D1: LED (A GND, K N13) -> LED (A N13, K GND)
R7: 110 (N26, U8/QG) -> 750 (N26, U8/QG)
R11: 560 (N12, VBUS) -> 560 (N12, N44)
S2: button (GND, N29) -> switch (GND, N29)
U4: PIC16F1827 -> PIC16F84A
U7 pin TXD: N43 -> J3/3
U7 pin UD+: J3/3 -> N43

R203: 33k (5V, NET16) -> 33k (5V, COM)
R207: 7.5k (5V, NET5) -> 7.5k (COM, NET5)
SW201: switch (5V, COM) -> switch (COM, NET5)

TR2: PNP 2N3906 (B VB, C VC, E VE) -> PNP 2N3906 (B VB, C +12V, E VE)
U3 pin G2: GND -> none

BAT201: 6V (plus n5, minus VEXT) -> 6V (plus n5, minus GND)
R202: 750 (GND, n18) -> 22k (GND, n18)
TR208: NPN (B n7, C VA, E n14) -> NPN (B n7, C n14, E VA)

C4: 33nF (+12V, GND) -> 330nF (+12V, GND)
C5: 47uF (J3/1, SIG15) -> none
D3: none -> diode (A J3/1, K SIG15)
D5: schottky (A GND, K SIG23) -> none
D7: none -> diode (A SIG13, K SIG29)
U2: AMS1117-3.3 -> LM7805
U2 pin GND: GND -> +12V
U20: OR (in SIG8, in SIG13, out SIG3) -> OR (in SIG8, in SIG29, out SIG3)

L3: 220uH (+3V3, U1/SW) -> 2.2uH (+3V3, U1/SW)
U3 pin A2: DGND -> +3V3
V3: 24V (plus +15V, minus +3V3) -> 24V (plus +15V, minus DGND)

= = = =

DIRECTIONS FOR THIS TASK
Begin with the line holding "D5: schottky (A GND, K SIG23) -> none" and end with the last line of the material. Write out those lines exactly, and only those.

OUTPUT BELOW
D5: schottky (A GND, K SIG23) -> none
D7: none -> diode (A SIG13, K SIG29)
U2: AMS1117-3.3 -> LM7805
U2 pin GND: GND -> +12V
U20: OR (in SIG8, in SIG13, out SIG3) -> OR (in SIG8, in SIG29, out SIG3)

L3: 220uH (+3V3, U1/SW) -> 2.2uH (+3V3, U1/SW)
U3 pin A2: DGND -> +3V3
V3: 24V (plus +15V, minus +3V3) -> 24V (plus +15V, minus DGND)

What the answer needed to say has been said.